### Task requirements
Your answer must repeat all of the entries word for word, without any images.

### Excerpted records
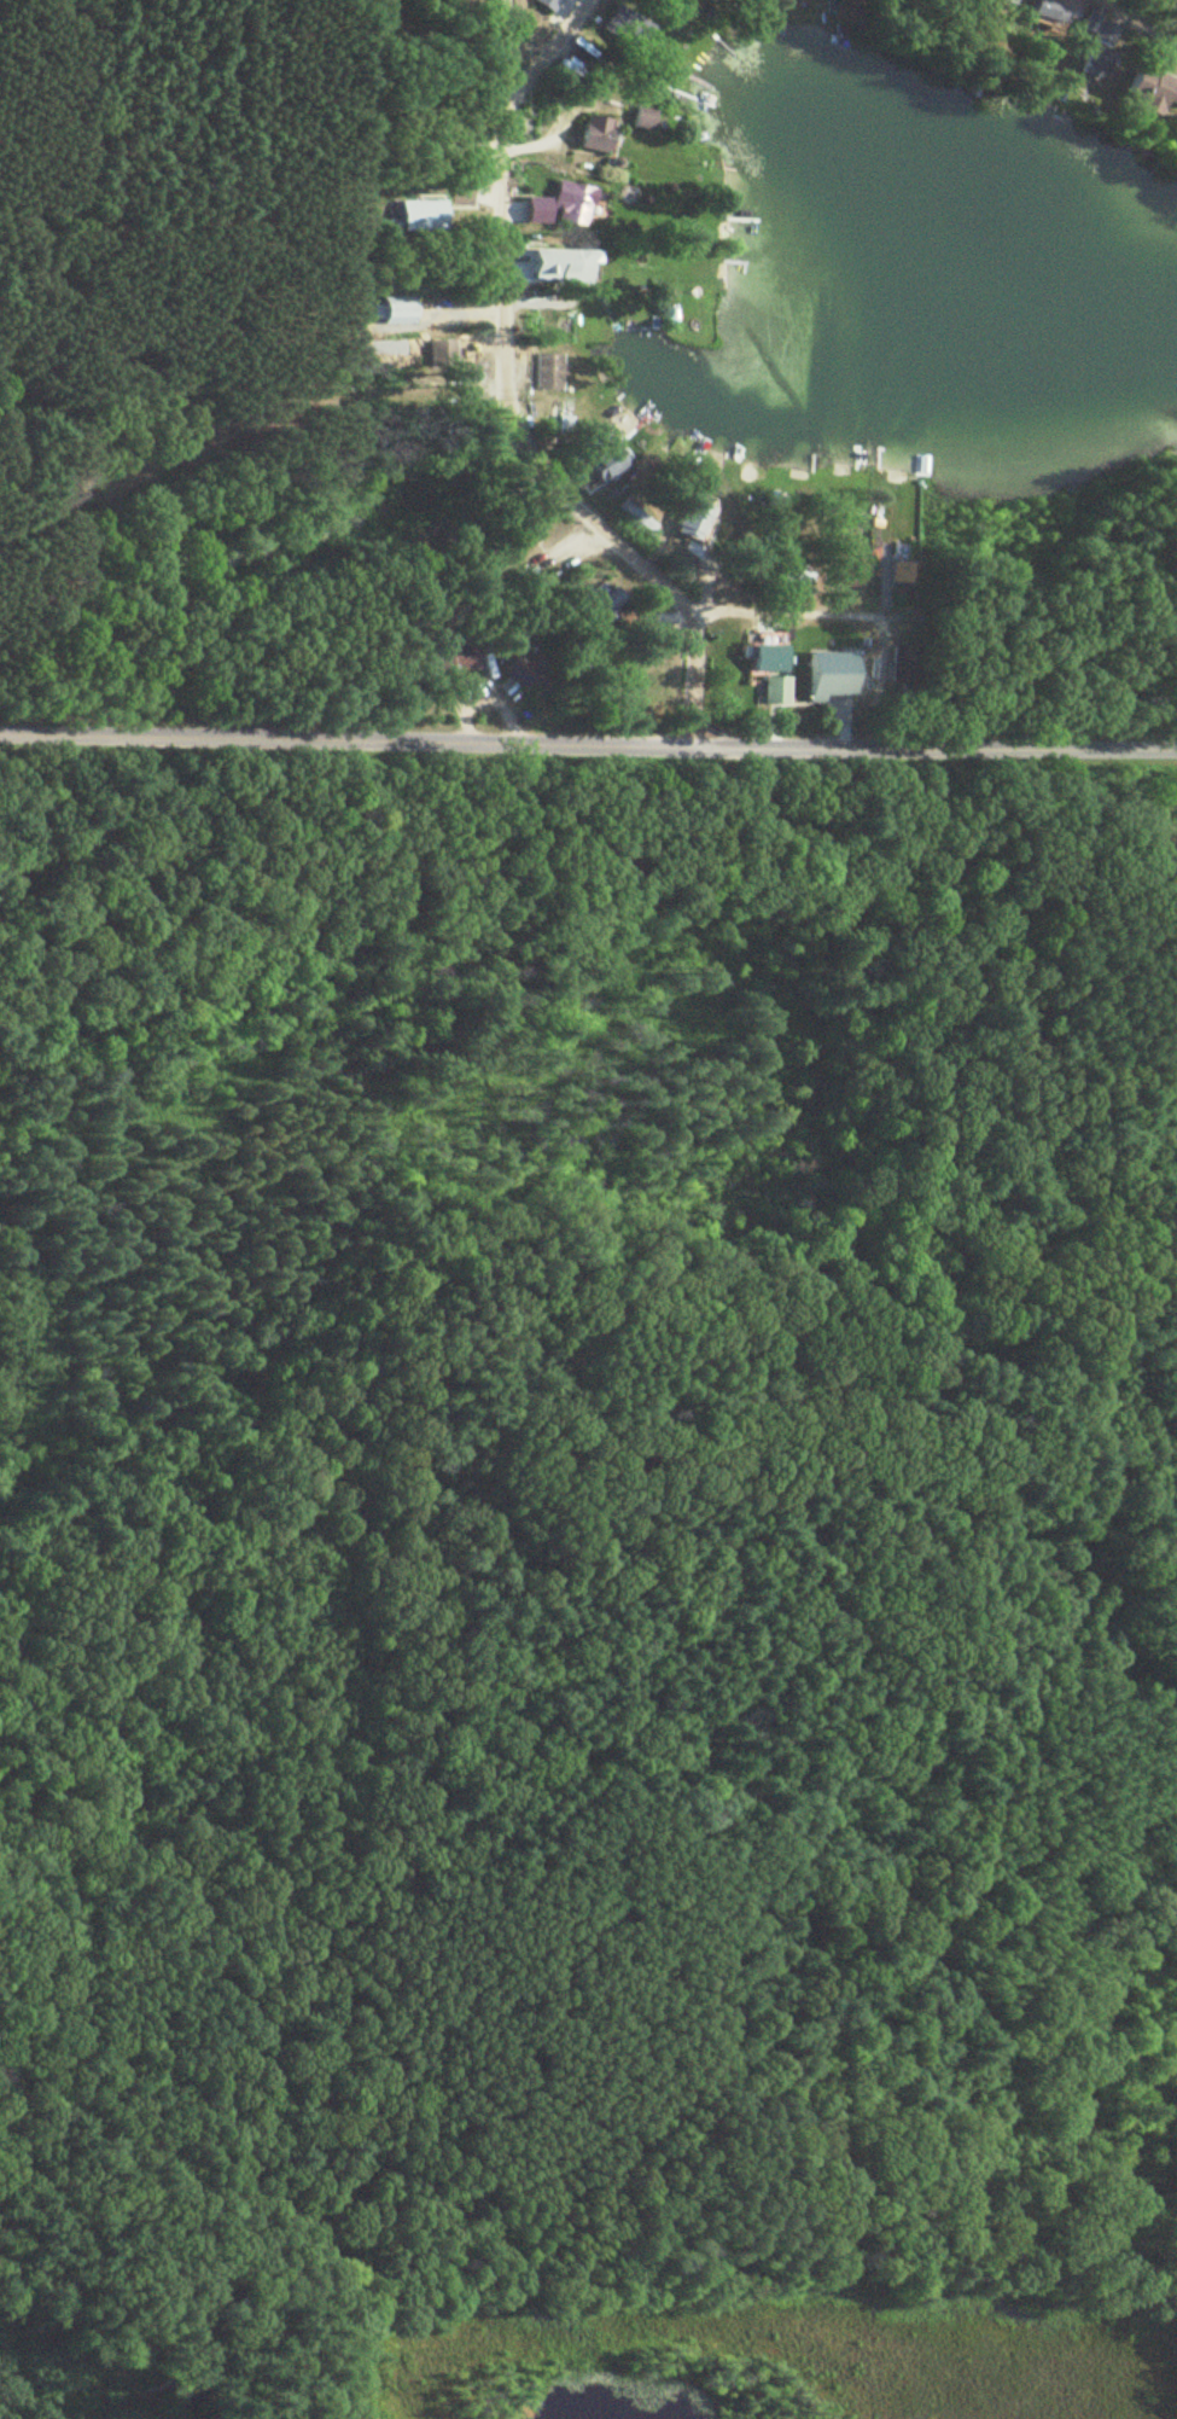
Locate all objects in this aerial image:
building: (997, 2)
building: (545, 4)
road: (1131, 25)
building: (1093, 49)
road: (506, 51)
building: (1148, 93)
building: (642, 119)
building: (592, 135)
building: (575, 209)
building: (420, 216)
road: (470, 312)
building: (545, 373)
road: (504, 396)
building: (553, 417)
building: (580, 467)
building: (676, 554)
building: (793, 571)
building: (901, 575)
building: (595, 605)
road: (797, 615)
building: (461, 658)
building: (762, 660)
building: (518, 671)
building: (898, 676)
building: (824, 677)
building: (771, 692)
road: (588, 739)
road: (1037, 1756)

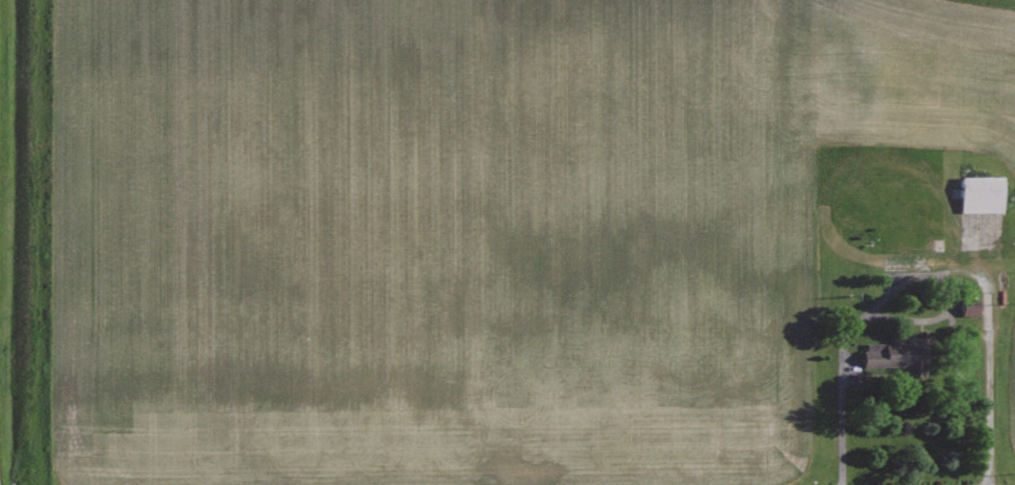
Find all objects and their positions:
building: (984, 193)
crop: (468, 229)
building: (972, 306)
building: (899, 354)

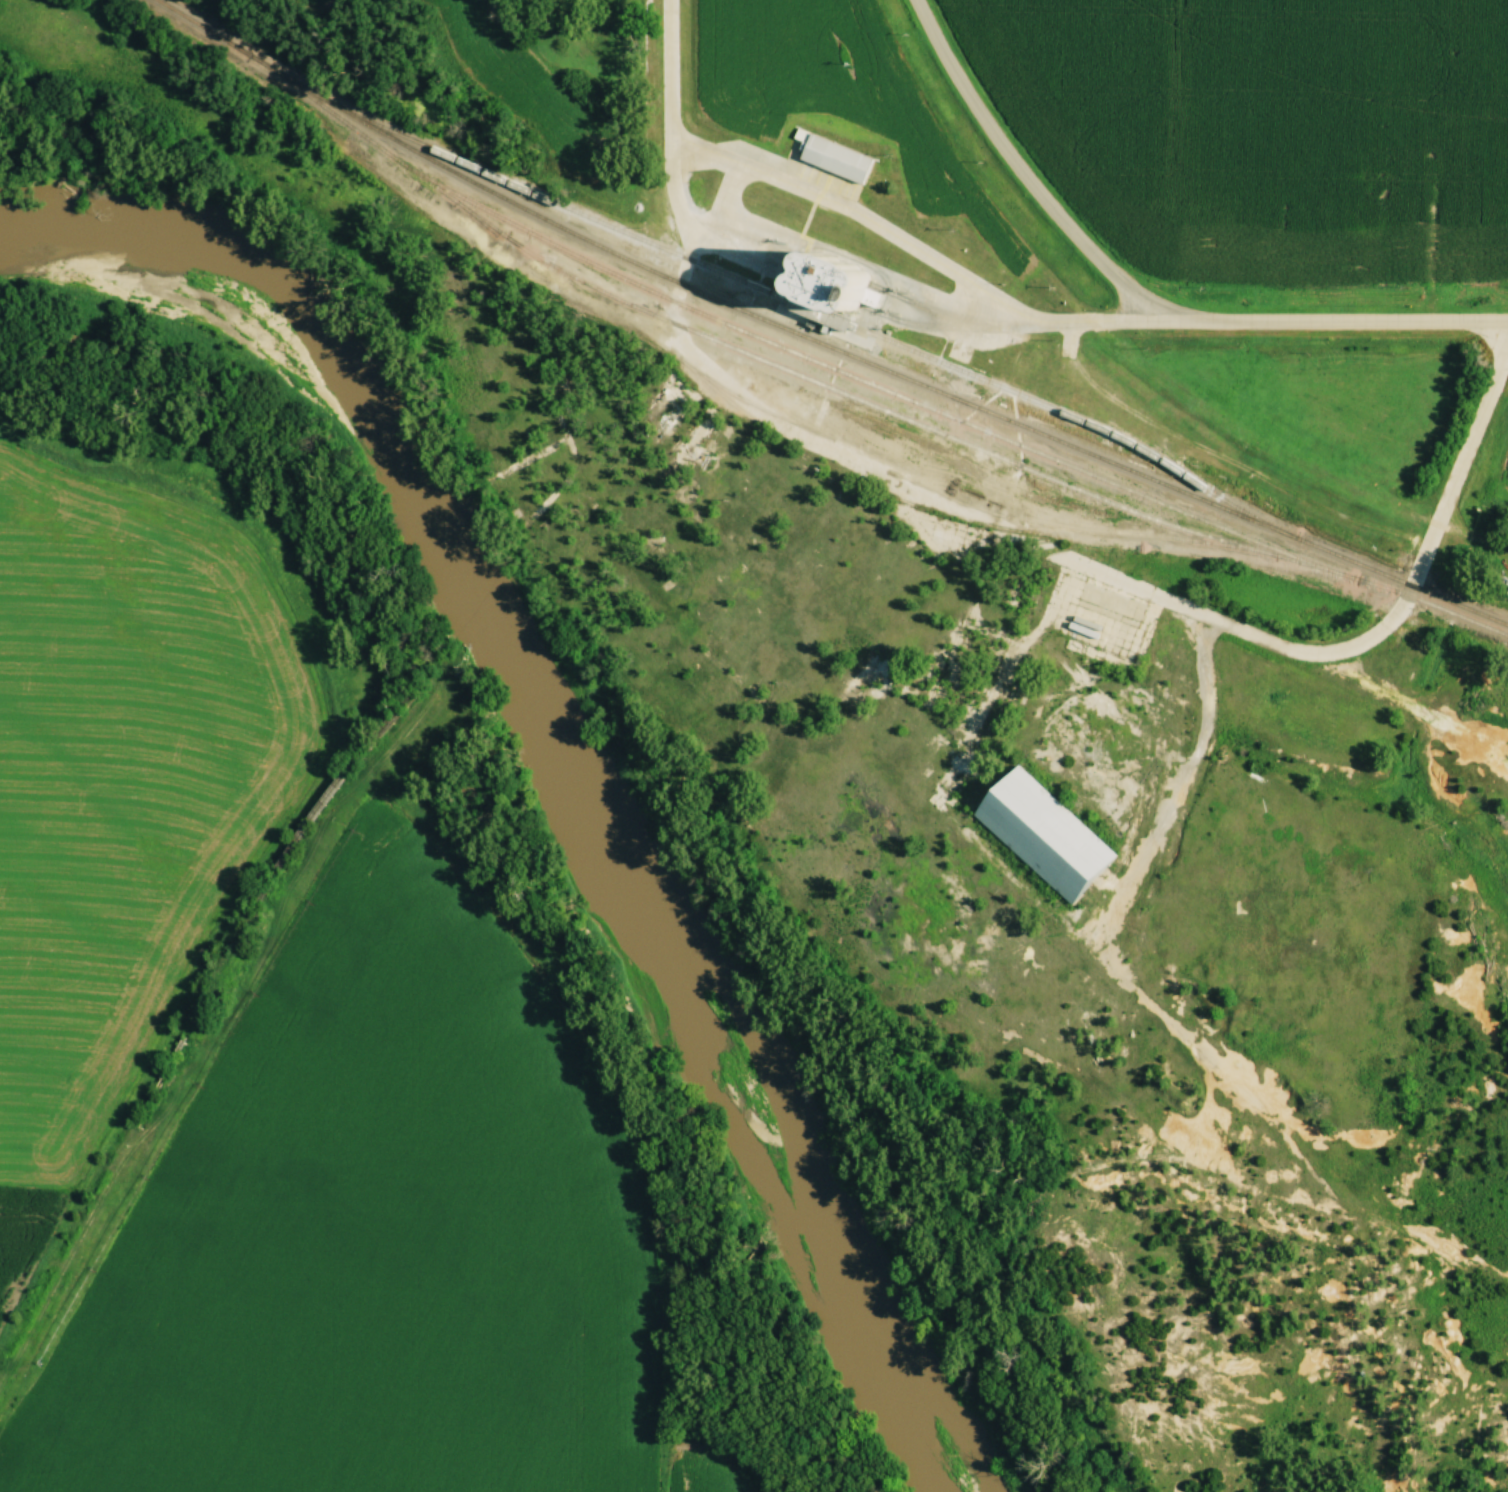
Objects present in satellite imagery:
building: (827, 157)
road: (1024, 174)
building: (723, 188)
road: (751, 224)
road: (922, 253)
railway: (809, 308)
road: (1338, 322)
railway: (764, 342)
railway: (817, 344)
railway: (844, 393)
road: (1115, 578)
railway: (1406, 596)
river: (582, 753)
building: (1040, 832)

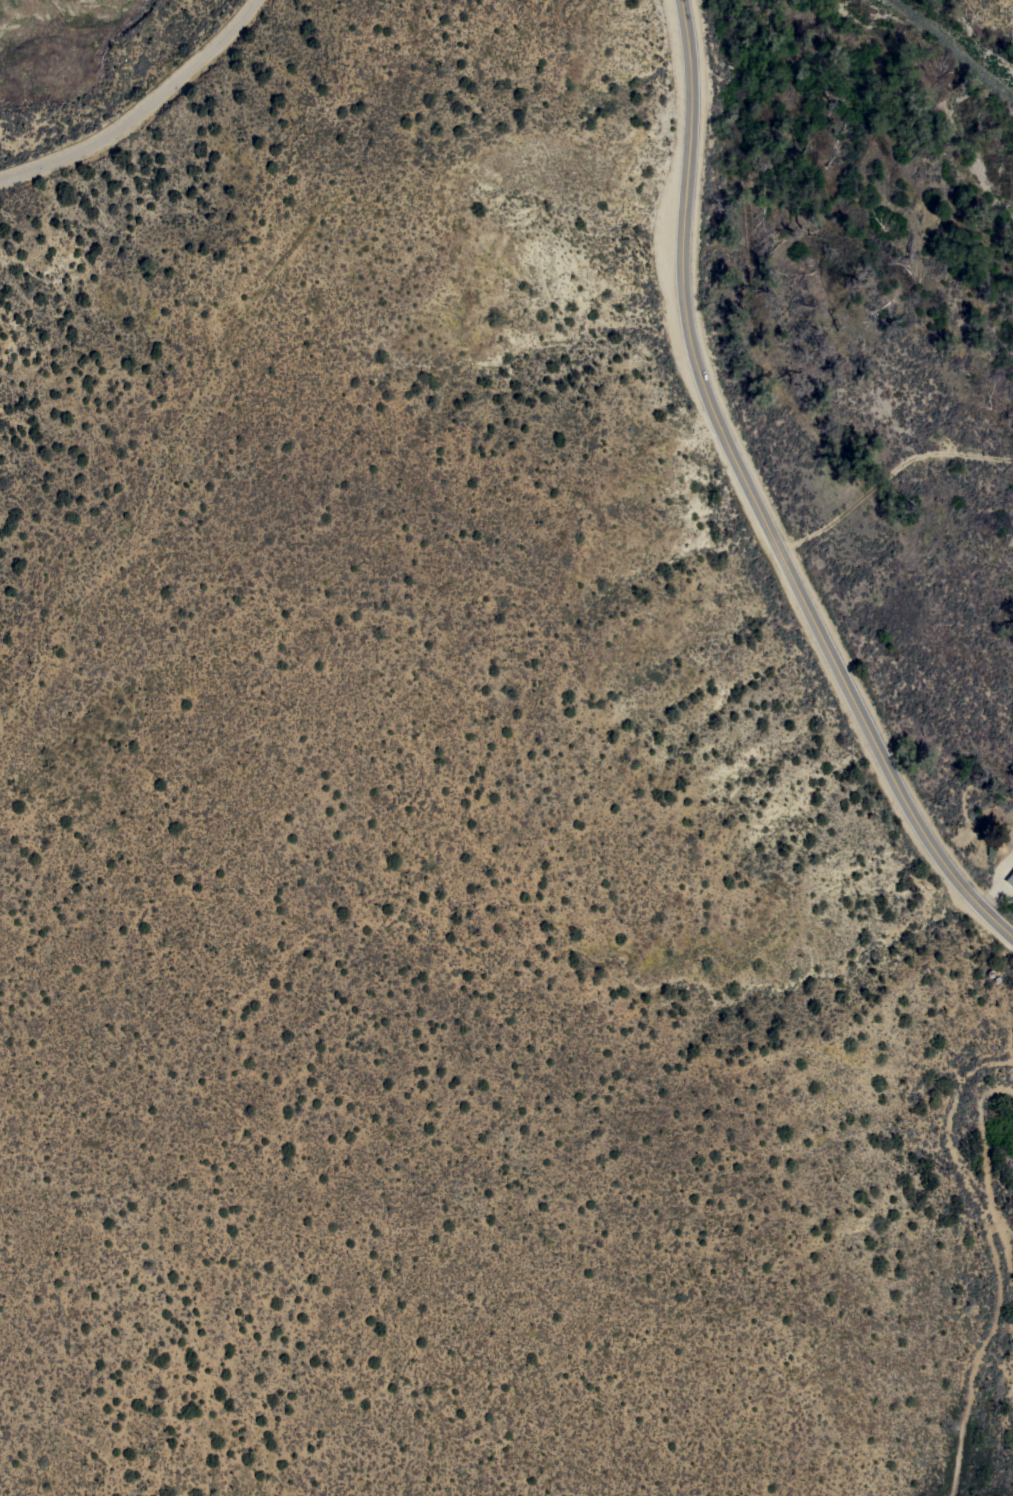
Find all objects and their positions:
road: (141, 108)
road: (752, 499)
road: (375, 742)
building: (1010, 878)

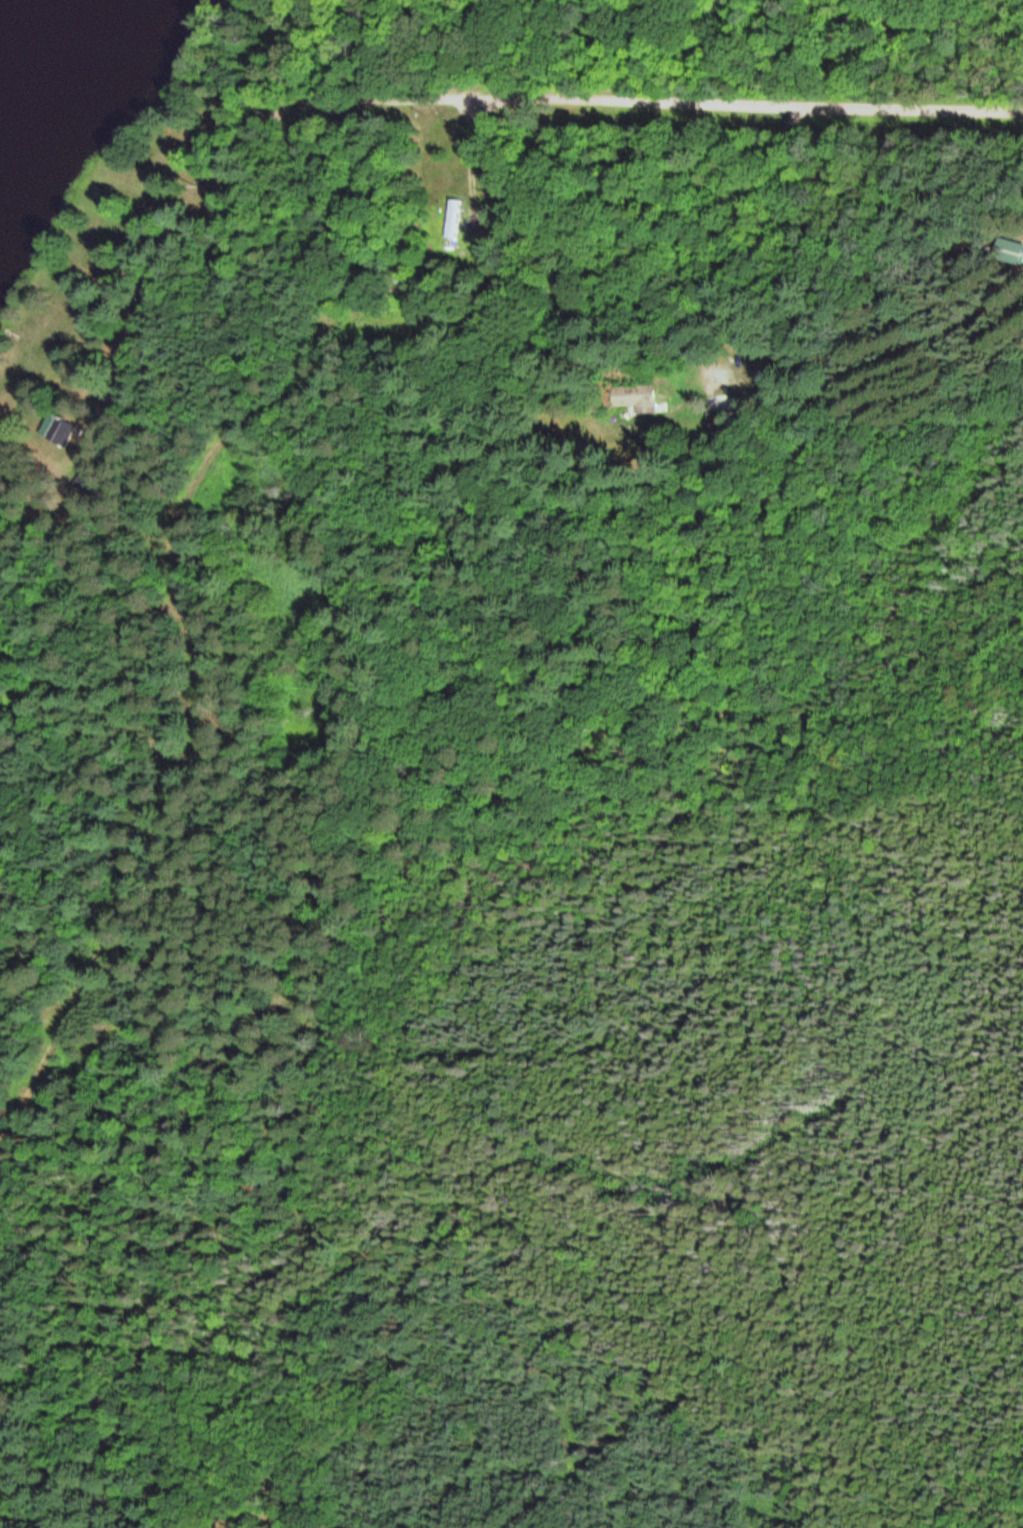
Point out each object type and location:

### Response to this exercise
Locate all objects in this aerial image:
building: (997, 2)
building: (545, 4)
road: (1131, 25)
building: (1093, 49)
road: (506, 51)
building: (1148, 93)
building: (642, 119)
building: (592, 135)
building: (575, 209)
building: (420, 216)
road: (470, 312)
building: (545, 373)
road: (504, 396)
building: (553, 417)
building: (580, 467)
building: (676, 554)
building: (793, 571)
building: (901, 575)
building: (595, 605)
road: (797, 615)
building: (461, 658)
building: (762, 660)
building: (518, 671)
building: (898, 676)
building: (824, 677)
building: (771, 692)
road: (588, 739)
road: (1037, 1756)

Find all objects and their positions:
building: (984, 193)
crop: (468, 229)
building: (972, 306)
building: (899, 354)

Objects present in satellite imagery:
building: (827, 157)
road: (1024, 174)
building: (723, 188)
road: (751, 224)
road: (922, 253)
railway: (809, 308)
road: (1338, 322)
railway: (764, 342)
railway: (817, 344)
railway: (844, 393)
road: (1115, 578)
railway: (1406, 596)
river: (582, 753)
building: (1040, 832)

Find all objects and their positions:
road: (141, 108)
road: (752, 499)
road: (375, 742)
building: (1010, 878)

Point out each object type and location:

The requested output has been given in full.